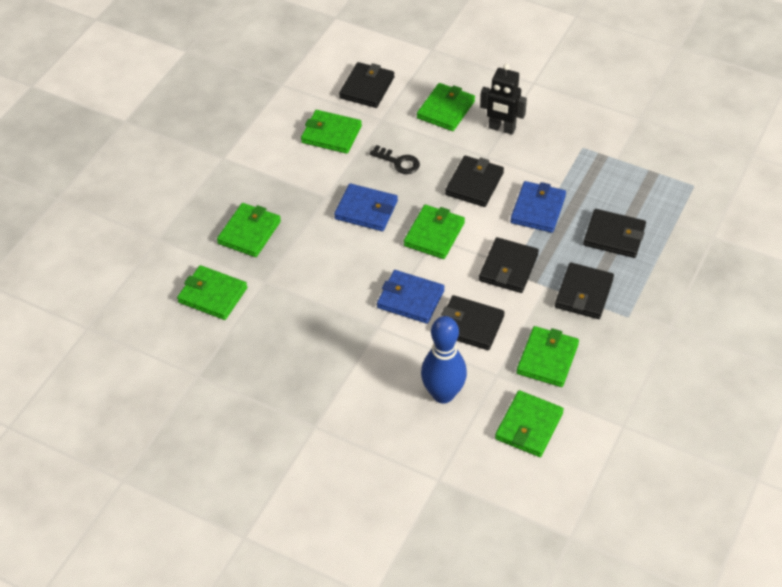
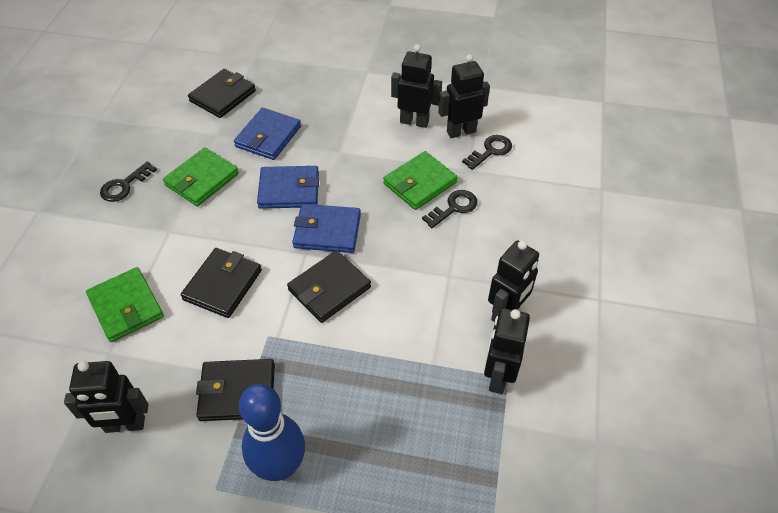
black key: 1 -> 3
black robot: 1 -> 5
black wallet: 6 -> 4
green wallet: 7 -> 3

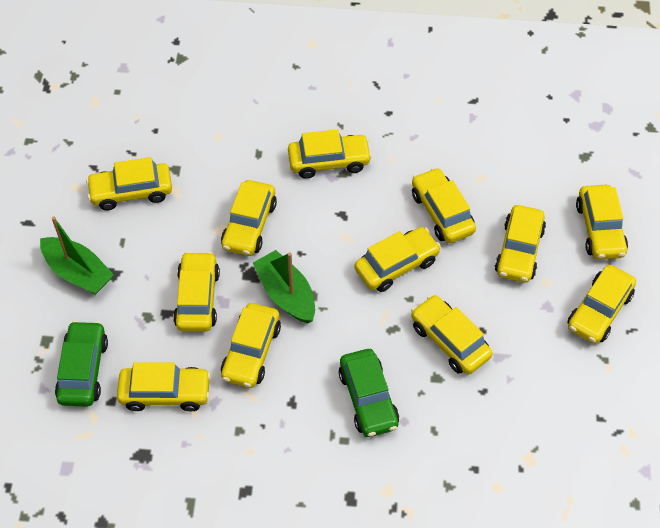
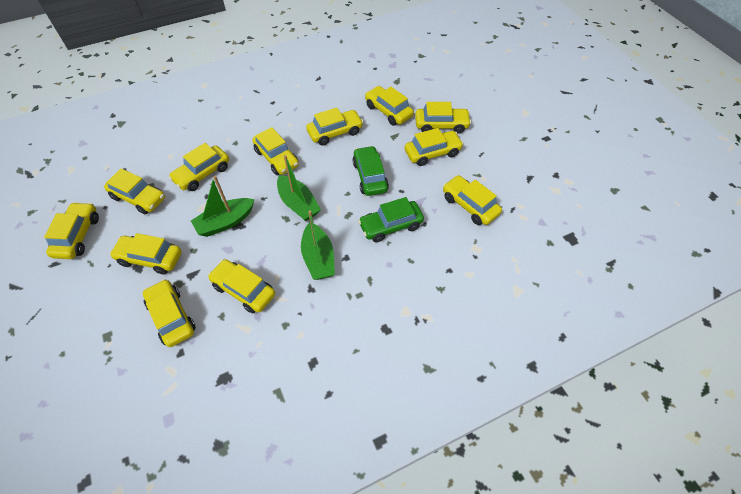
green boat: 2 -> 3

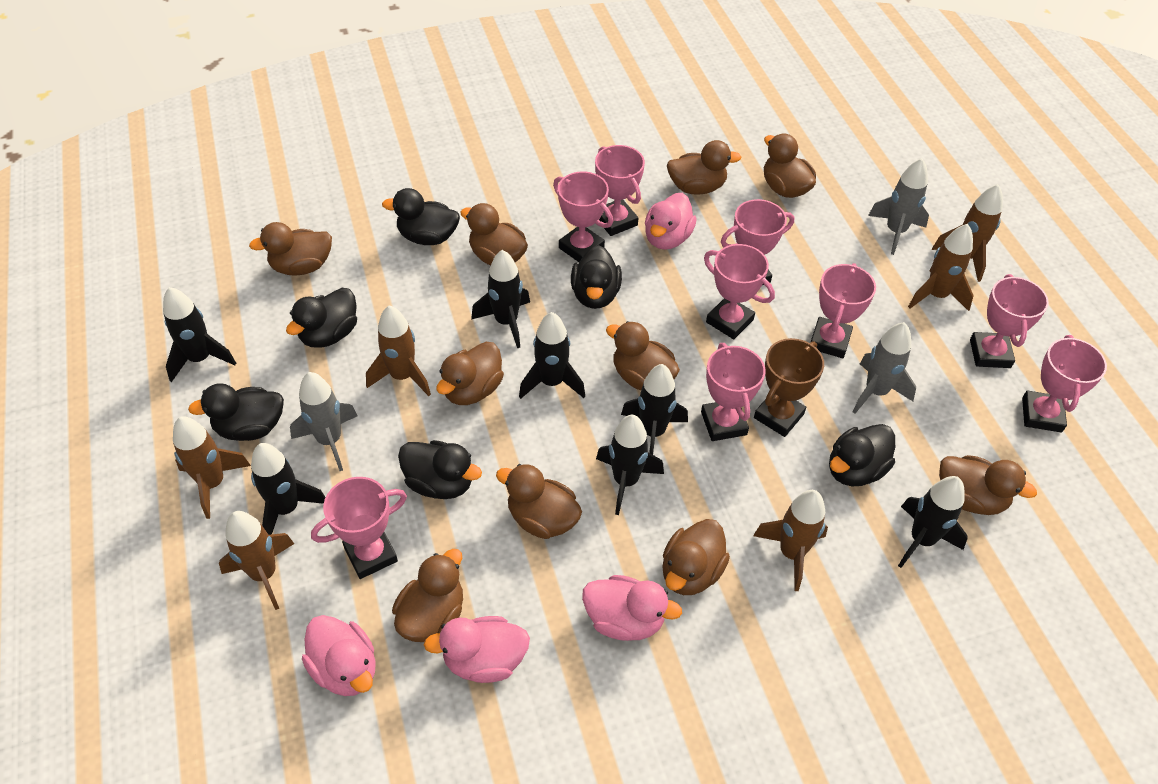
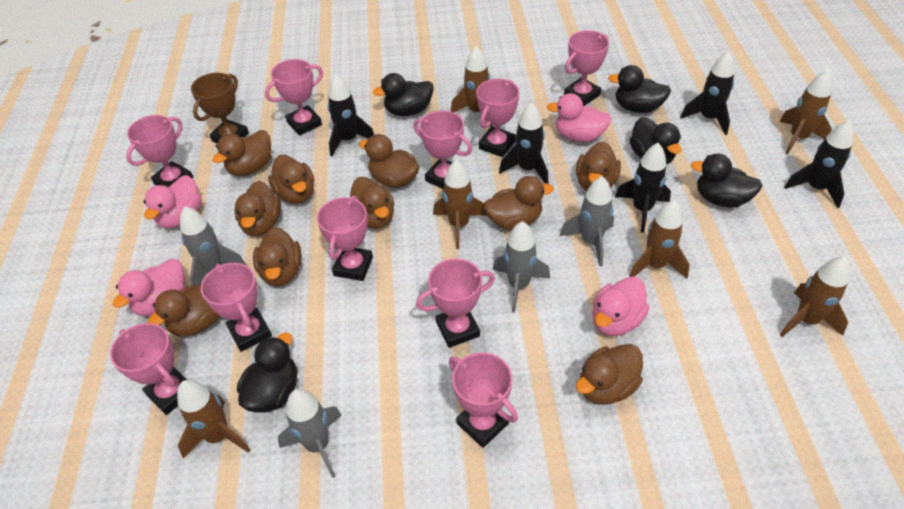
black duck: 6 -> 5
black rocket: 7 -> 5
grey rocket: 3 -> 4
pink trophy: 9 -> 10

- **WHAT IS NEEDED**: Reply with nothing except the number of lines in the listing above that include "black".

- **EXERCISE RESULT**: 5